Task ::
Show the lines of the material that contain the word "yellow".

Data for review ::
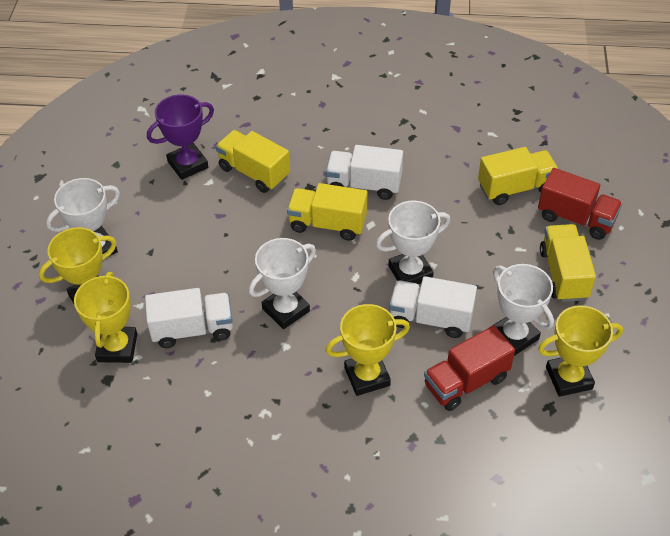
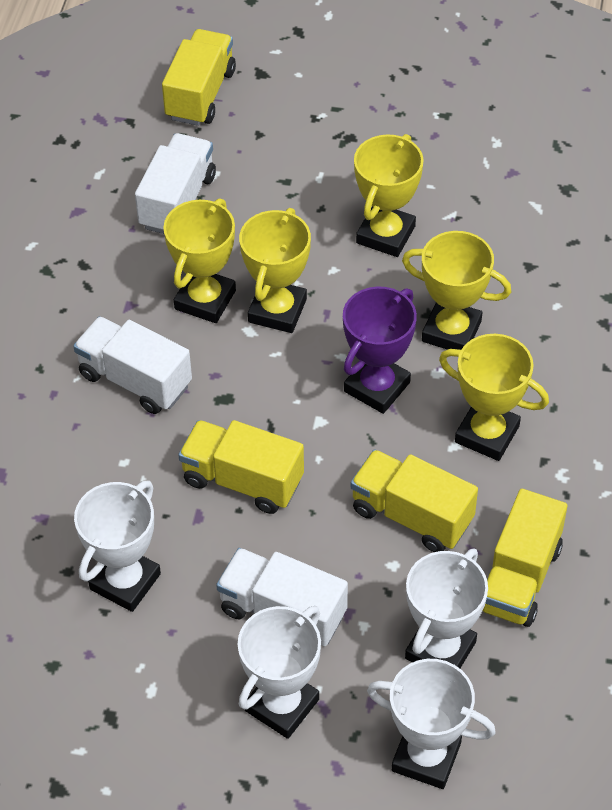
red truck: 2 -> 0
yellow trophy: 4 -> 5

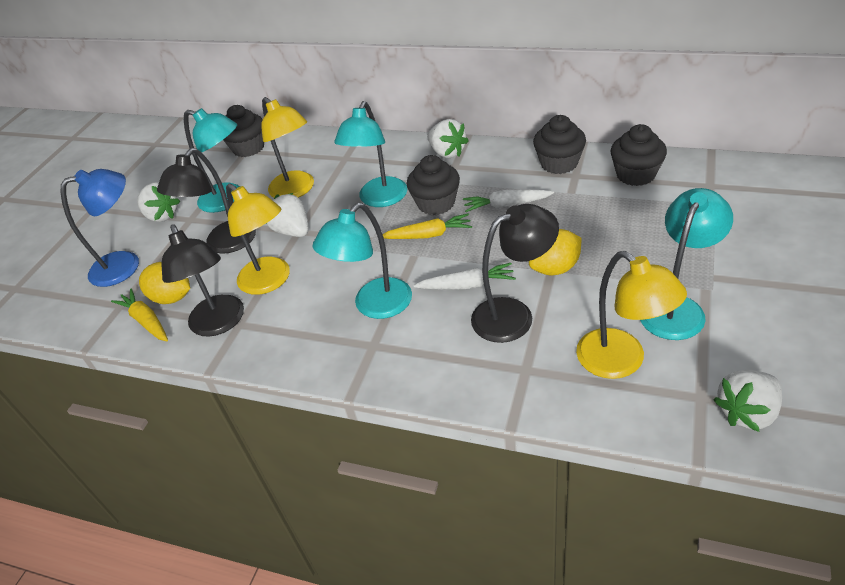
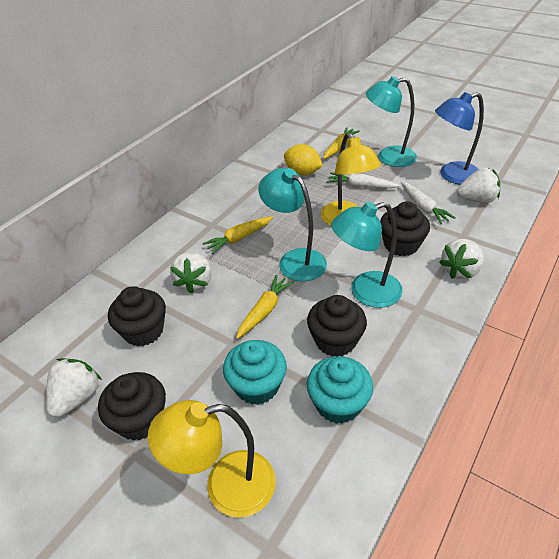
black lamp: 3 -> 0
turquoise cupcake: 0 -> 2
turquoise lamp: 4 -> 3
yellow carrot: 2 -> 3
yellow lamp: 3 -> 2
yellow lemon: 2 -> 1

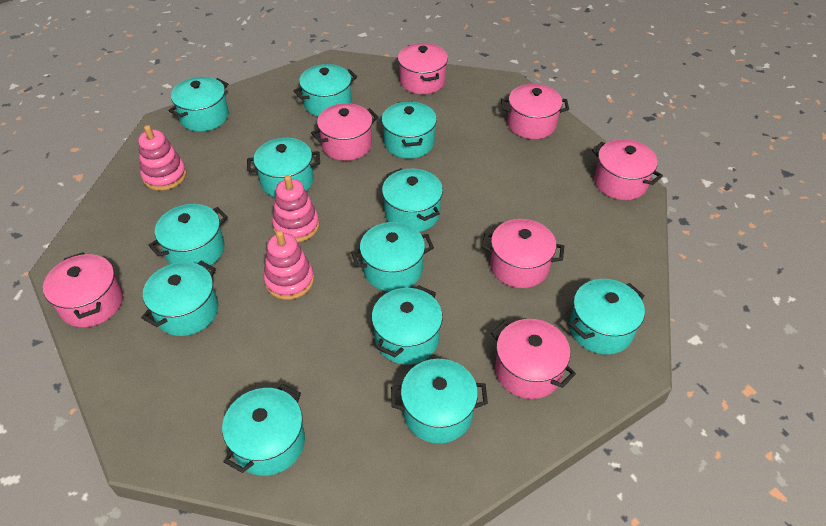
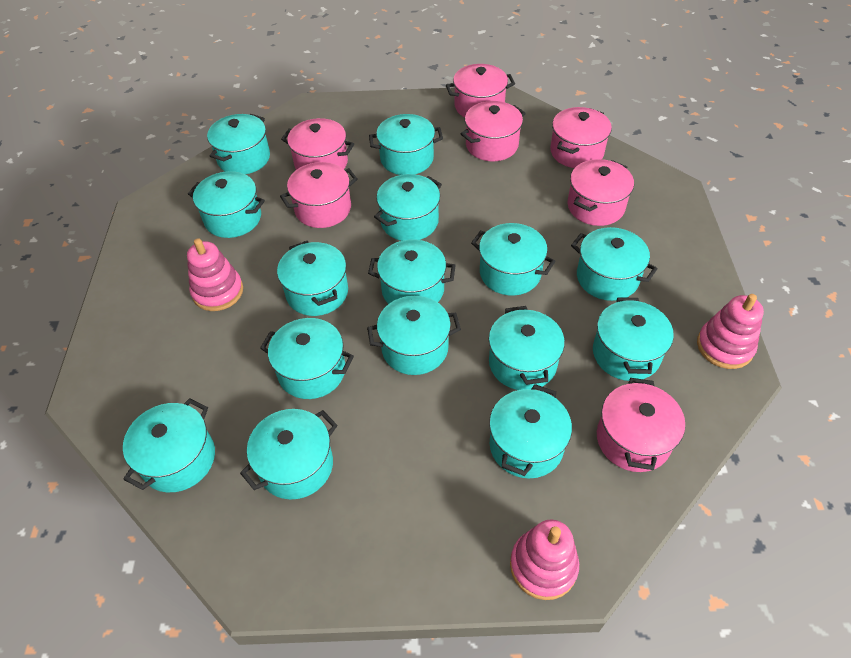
turquoise pot: 12 -> 15

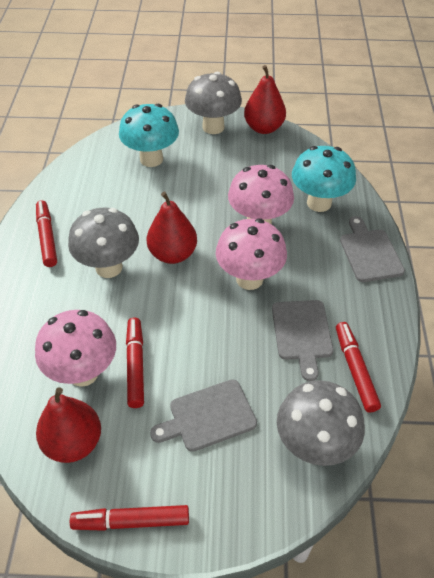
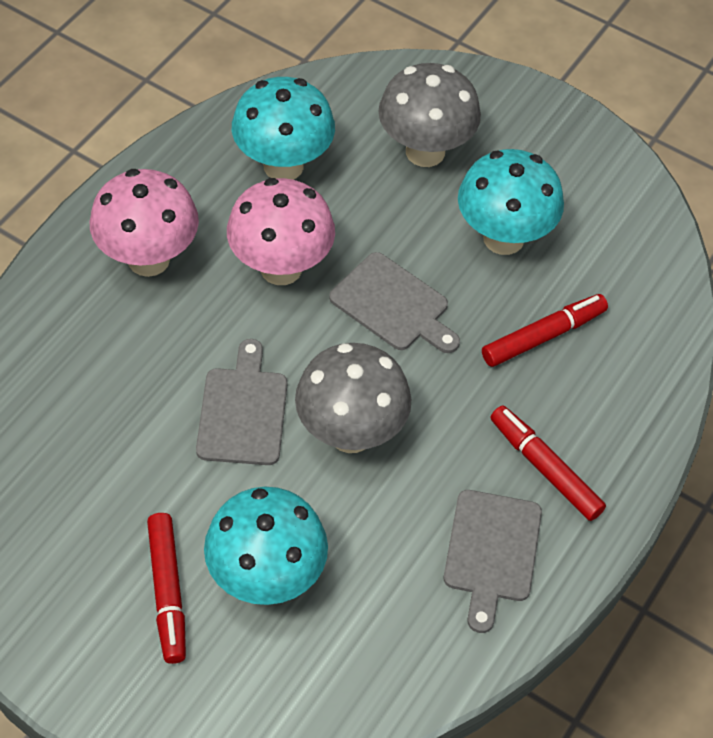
grey mushroom: 3 -> 2
pink mushroom: 3 -> 2
red marker: 4 -> 3
red pear: 3 -> 0
turquoise mushroom: 2 -> 3

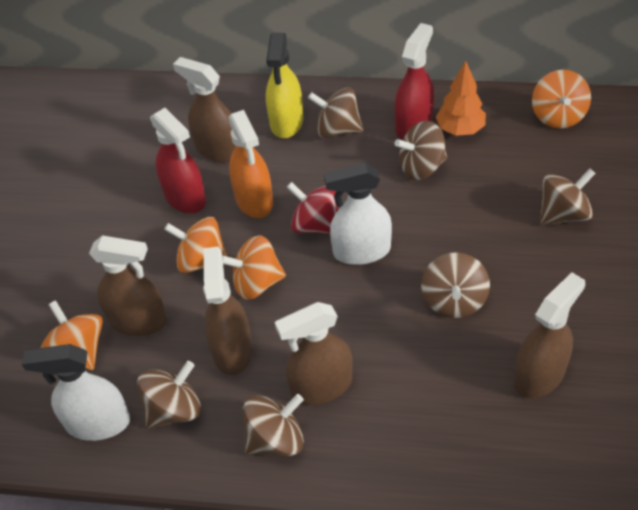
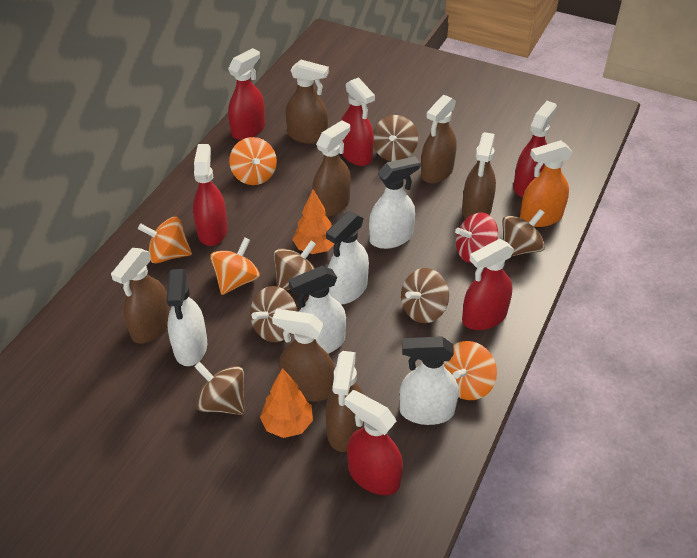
brown spray bottle: 5 -> 7
orange tree: 1 -> 2
red spray bottle: 2 -> 6
white spray bottle: 2 -> 5
yellow spray bottle: 1 -> 0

Completed task ::
yellow trophy: 4 -> 5
yellow carrot: 2 -> 3
yellow lamp: 3 -> 2
yellow lemon: 2 -> 1
yellow spray bottle: 1 -> 0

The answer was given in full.